(Scene geometry reasoning records)
↓

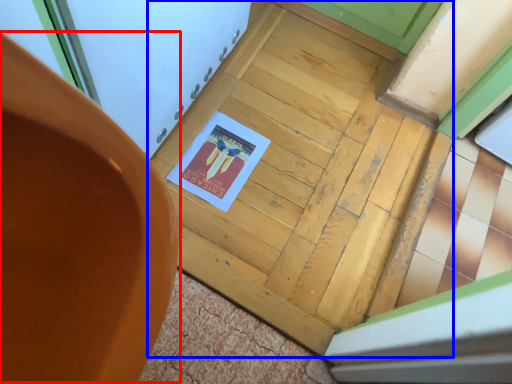
Question: Which of the following is the closest to the observer, chair (highlighted by a red box) or door (highlighted by a blue box)?

Choices:
 (A) chair
 (B) door

Answer: (A)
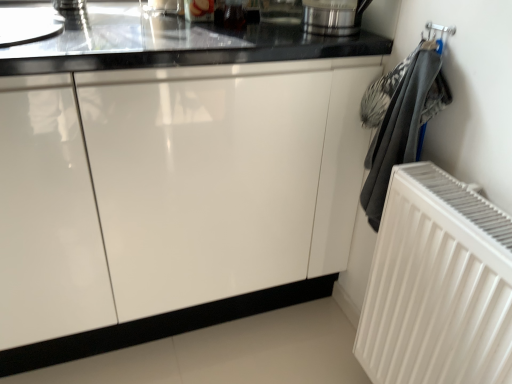
Measure the distance between point (260, 260) and camera.

The depth of point (260, 260) is 1.30 meters.

This screenshot has height=384, width=512. Describe the element at coordinates (333, 16) in the screenshot. I see `polished stainless steel kettle at upper right` at that location.

Identify the location of glossy white cabinet at center. The image size is (512, 384). (201, 195).

From the image's perspective, between white ribbed radiator at right and polished stainless steel kettle at upper right, who is located below?

white ribbed radiator at right, from the image's perspective.

Is white ribbed radiator at right bigger or smaller than polished stainless steel kettle at upper right?

Considering their sizes, white ribbed radiator at right takes up more space than polished stainless steel kettle at upper right.

Which point is more forward, (x=376, y=380) or (x=367, y=3)?

Positioned in front is point (x=376, y=380).

The height and width of the screenshot is (384, 512). What are the coordinates of `radiator below the polished stainless steel kettle at upper right (from the image's perspective)` in the screenshot? It's located at (438, 285).

From the image's perspective, does glossy white cabinet at center appear lower than polished stainless steel kettle at upper right?

Yes.

The height and width of the screenshot is (384, 512). I want to click on cabinetry below the polished stainless steel kettle at upper right (from the image's perspective), so click(x=201, y=195).

Is glossy white cabinet at center oriented towards polished stainless steel kettle at upper right?

No, glossy white cabinet at center is not turned towards polished stainless steel kettle at upper right.

How different are the orientations of glossy white cabinet at center and polished stainless steel kettle at upper right in degrees?

The angle between the facing direction of glossy white cabinet at center and the facing direction of polished stainless steel kettle at upper right is 1.16 degrees.

Is white ribbed radiator at right surrounding glossy white cabinet at center?

No.

From a real-world perspective, who is located higher, white ribbed radiator at right or glossy white cabinet at center?

glossy white cabinet at center, from a real-world perspective.

Consider the image. How many degrees apart are the facing directions of white ribbed radiator at right and glossy white cabinet at center?

They differ by 89.7 degrees in their facing directions.

From the picture: Is white ribbed radiator at right thinner than glossy white cabinet at center?

Yes.

Is polished stainless steel kettle at upper right not close to glossy white cabinet at center?

No, polished stainless steel kettle at upper right is not far away from glossy white cabinet at center.

Considering the positions of point (327, 22) and point (93, 248), is point (327, 22) closer or farther from the camera than point (93, 248)?

Point (327, 22).

The width and height of the screenshot is (512, 384). Find the location of `radiator that is on the right side of glossy white cabinet at center`. radiator that is on the right side of glossy white cabinet at center is located at coordinates (438, 285).

From the image's perspective, which is below, glossy white cabinet at center or white ribbed radiator at right?

white ribbed radiator at right, from the image's perspective.

Is glossy white cabinet at center to the right of white ribbed radiator at right from the viewer's perspective?

In fact, glossy white cabinet at center is to the left of white ribbed radiator at right.

Which object is further away from the camera, polished stainless steel kettle at upper right or white ribbed radiator at right?

polished stainless steel kettle at upper right.

Is polished stainless steel kettle at upper right oriented towards white ribbed radiator at right?

No, polished stainless steel kettle at upper right is not turned towards white ribbed radiator at right.

Is there a large distance between polished stainless steel kettle at upper right and white ribbed radiator at right?

No, polished stainless steel kettle at upper right is not far from white ribbed radiator at right.

Does point (356, 0) come closer to viewer compared to point (486, 317)?

No, (356, 0) is behind (486, 317).

What are the coordinates of `radiator lying below the polished stainless steel kettle at upper right (from the image's perspective)` in the screenshot? It's located at (438, 285).

Where is `appliance that appears above the glossy white cabinet at center (from a real-world perspective)`? appliance that appears above the glossy white cabinet at center (from a real-world perspective) is located at coordinates (333, 16).

When comparing their distances from glossy white cabinet at center, does polished stainless steel kettle at upper right or white ribbed radiator at right seem closer?

white ribbed radiator at right is positioned closer to the anchor glossy white cabinet at center.

In the scene shown: When comparing their distances from polished stainless steel kettle at upper right, does white ribbed radiator at right or glossy white cabinet at center seem further?

white ribbed radiator at right lies further to polished stainless steel kettle at upper right than the other object.

From the picture: Estimate the real-world distances between objects in this image. Which object is closer to white ribbed radiator at right, glossy white cabinet at center or polished stainless steel kettle at upper right?

glossy white cabinet at center is positioned closer to the anchor white ribbed radiator at right.

When comparing their distances from glossy white cabinet at center, does white ribbed radiator at right or polished stainless steel kettle at upper right seem closer?

The object closer to glossy white cabinet at center is white ribbed radiator at right.

Based on their spatial positions, is glossy white cabinet at center or white ribbed radiator at right further from polished stainless steel kettle at upper right?

white ribbed radiator at right is positioned further to the anchor polished stainless steel kettle at upper right.

Looking at this image, considering their positions, is polished stainless steel kettle at upper right positioned closer to white ribbed radiator at right than glossy white cabinet at center?

Among the two, glossy white cabinet at center is located nearer to white ribbed radiator at right.

Locate an element on the screen. cabinetry between polished stainless steel kettle at upper right and white ribbed radiator at right in the vertical direction is located at coordinates (201, 195).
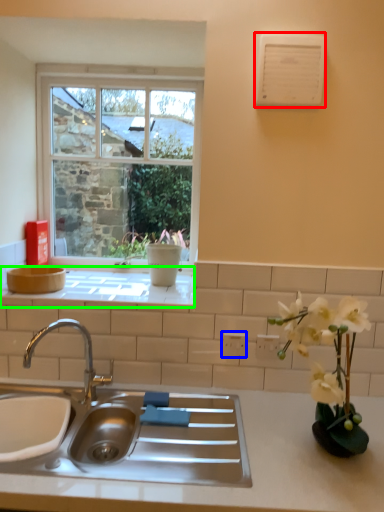
Question: Based on their relative distances, which object is nearer to air conditioner (highlighted by a red box)? Choose from electric outlet (highlighted by a blue box) and window sill (highlighted by a green box).

Choices:
 (A) electric outlet
 (B) window sill

Answer: (B)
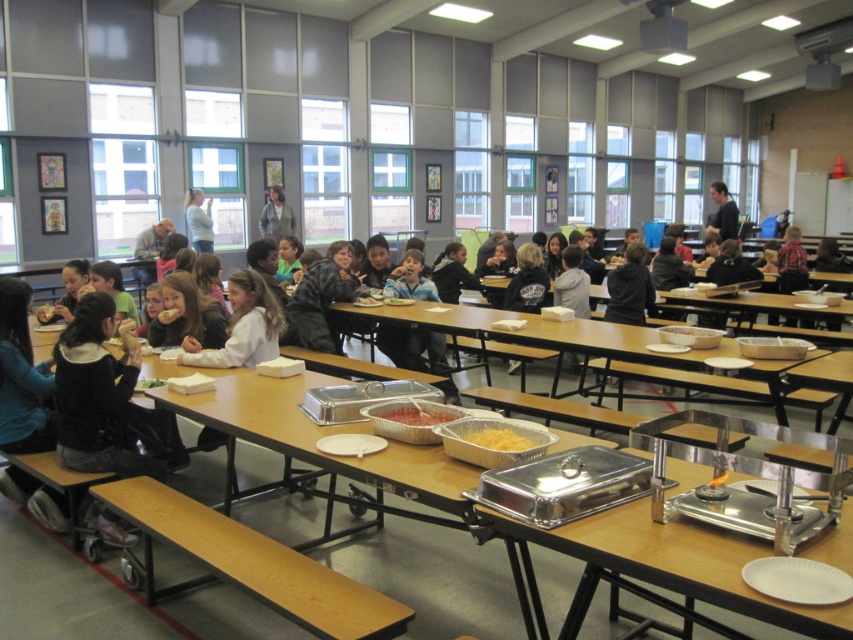
Question: Based on their relative distances, which object is farther from the silver metallic buffet at center?

Choices:
 (A) black matte jacket at upper right
 (B) silver metallic trays at center
 (C) light blue shirt at upper center

Answer: (A)

Question: Among these objects, which one is farthest from the camera?

Choices:
 (A) light blue denim jacket at upper center
 (B) shiny metallic tray at center
 (C) black matte jacket at upper right
 (D) silver metallic tray at center

Answer: (A)

Question: Which object appears farthest from the camera in this image?

Choices:
 (A) black matte jacket at upper right
 (B) yellow shredded cheese at center

Answer: (A)

Question: Can you confirm if shiny metallic tray at center is smaller than yellow shredded cheese at center?

Choices:
 (A) yes
 (B) no

Answer: (B)

Question: Is light blue denim jacket at upper center closer to the viewer compared to yellow shredded cheese at center?

Choices:
 (A) no
 (B) yes

Answer: (A)

Question: Is black matte jacket at upper right further to the viewer compared to yellow shredded cheese at center?

Choices:
 (A) yes
 (B) no

Answer: (A)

↑

## WHAT THE TASK ASKS
Could you copy these records word for word, omitting the pictures?

## ANSWER BOX
Question: Which of the following is the closest to the observer, chair (highlighted by a red box) or door (highlighted by a blue box)?

Choices:
 (A) chair
 (B) door

Answer: (A)
Measure the distance between point (260, 260) and camera.

The depth of point (260, 260) is 1.30 meters.

This screenshot has height=384, width=512. Describe the element at coordinates (333, 16) in the screenshot. I see `polished stainless steel kettle at upper right` at that location.

Identify the location of glossy white cabinet at center. The image size is (512, 384). (201, 195).

From the image's perspective, between white ribbed radiator at right and polished stainless steel kettle at upper right, who is located below?

white ribbed radiator at right, from the image's perspective.

Is white ribbed radiator at right bigger or smaller than polished stainless steel kettle at upper right?

Considering their sizes, white ribbed radiator at right takes up more space than polished stainless steel kettle at upper right.

Which point is more forward, (x=376, y=380) or (x=367, y=3)?

Positioned in front is point (x=376, y=380).

The height and width of the screenshot is (384, 512). What are the coordinates of `radiator below the polished stainless steel kettle at upper right (from the image's perspective)` in the screenshot? It's located at (438, 285).

From the image's perspective, does glossy white cabinet at center appear lower than polished stainless steel kettle at upper right?

Yes.

The height and width of the screenshot is (384, 512). I want to click on cabinetry below the polished stainless steel kettle at upper right (from the image's perspective), so click(x=201, y=195).

Is glossy white cabinet at center oriented towards polished stainless steel kettle at upper right?

No, glossy white cabinet at center is not turned towards polished stainless steel kettle at upper right.

How different are the orientations of glossy white cabinet at center and polished stainless steel kettle at upper right in degrees?

The angle between the facing direction of glossy white cabinet at center and the facing direction of polished stainless steel kettle at upper right is 1.16 degrees.

Is white ribbed radiator at right surrounding glossy white cabinet at center?

No.

From a real-world perspective, who is located higher, white ribbed radiator at right or glossy white cabinet at center?

glossy white cabinet at center, from a real-world perspective.

Consider the image. How many degrees apart are the facing directions of white ribbed radiator at right and glossy white cabinet at center?

They differ by 89.7 degrees in their facing directions.

From the picture: Is white ribbed radiator at right thinner than glossy white cabinet at center?

Yes.

Is polished stainless steel kettle at upper right not close to glossy white cabinet at center?

No, polished stainless steel kettle at upper right is not far away from glossy white cabinet at center.

Considering the positions of point (327, 22) and point (93, 248), is point (327, 22) closer or farther from the camera than point (93, 248)?

Point (327, 22).

The width and height of the screenshot is (512, 384). Find the location of `radiator that is on the right side of glossy white cabinet at center`. radiator that is on the right side of glossy white cabinet at center is located at coordinates (438, 285).

From the image's perspective, which is below, glossy white cabinet at center or white ribbed radiator at right?

white ribbed radiator at right, from the image's perspective.

Is glossy white cabinet at center to the right of white ribbed radiator at right from the viewer's perspective?

In fact, glossy white cabinet at center is to the left of white ribbed radiator at right.

Which object is further away from the camera, polished stainless steel kettle at upper right or white ribbed radiator at right?

polished stainless steel kettle at upper right.

Is polished stainless steel kettle at upper right oriented towards white ribbed radiator at right?

No, polished stainless steel kettle at upper right is not turned towards white ribbed radiator at right.

Is there a large distance between polished stainless steel kettle at upper right and white ribbed radiator at right?

No, polished stainless steel kettle at upper right is not far from white ribbed radiator at right.

Does point (356, 0) come closer to viewer compared to point (486, 317)?

No, (356, 0) is behind (486, 317).

What are the coordinates of `radiator lying below the polished stainless steel kettle at upper right (from the image's perspective)` in the screenshot? It's located at (438, 285).

Where is `appliance that appears above the glossy white cabinet at center (from a real-world perspective)`? appliance that appears above the glossy white cabinet at center (from a real-world perspective) is located at coordinates (333, 16).

When comparing their distances from glossy white cabinet at center, does polished stainless steel kettle at upper right or white ribbed radiator at right seem closer?

white ribbed radiator at right is positioned closer to the anchor glossy white cabinet at center.

In the scene shown: When comparing their distances from polished stainless steel kettle at upper right, does white ribbed radiator at right or glossy white cabinet at center seem further?

white ribbed radiator at right lies further to polished stainless steel kettle at upper right than the other object.

From the picture: Estimate the real-world distances between objects in this image. Which object is closer to white ribbed radiator at right, glossy white cabinet at center or polished stainless steel kettle at upper right?

glossy white cabinet at center is positioned closer to the anchor white ribbed radiator at right.

When comparing their distances from glossy white cabinet at center, does white ribbed radiator at right or polished stainless steel kettle at upper right seem closer?

The object closer to glossy white cabinet at center is white ribbed radiator at right.

Based on their spatial positions, is glossy white cabinet at center or white ribbed radiator at right further from polished stainless steel kettle at upper right?

white ribbed radiator at right is positioned further to the anchor polished stainless steel kettle at upper right.

Looking at this image, considering their positions, is polished stainless steel kettle at upper right positioned closer to white ribbed radiator at right than glossy white cabinet at center?

Among the two, glossy white cabinet at center is located nearer to white ribbed radiator at right.

Locate an element on the screen. cabinetry between polished stainless steel kettle at upper right and white ribbed radiator at right in the vertical direction is located at coordinates (201, 195).
Question: Based on their relative distances, which object is nearer to air conditioner (highlighted by a red box)? Choose from electric outlet (highlighted by a blue box) and window sill (highlighted by a green box).

Choices:
 (A) electric outlet
 (B) window sill

Answer: (B)
Question: Based on their relative distances, which object is farther from the silver metallic buffet at center?

Choices:
 (A) black matte jacket at upper right
 (B) silver metallic trays at center
 (C) light blue shirt at upper center

Answer: (A)

Question: Among these objects, which one is farthest from the camera?

Choices:
 (A) light blue denim jacket at upper center
 (B) shiny metallic tray at center
 (C) black matte jacket at upper right
 (D) silver metallic tray at center

Answer: (A)

Question: Which object appears farthest from the camera in this image?

Choices:
 (A) black matte jacket at upper right
 (B) yellow shredded cheese at center

Answer: (A)

Question: Can you confirm if shiny metallic tray at center is smaller than yellow shredded cheese at center?

Choices:
 (A) yes
 (B) no

Answer: (B)

Question: Is light blue denim jacket at upper center closer to the viewer compared to yellow shredded cheese at center?

Choices:
 (A) no
 (B) yes

Answer: (A)

Question: Is black matte jacket at upper right further to the viewer compared to yellow shredded cheese at center?

Choices:
 (A) yes
 (B) no

Answer: (A)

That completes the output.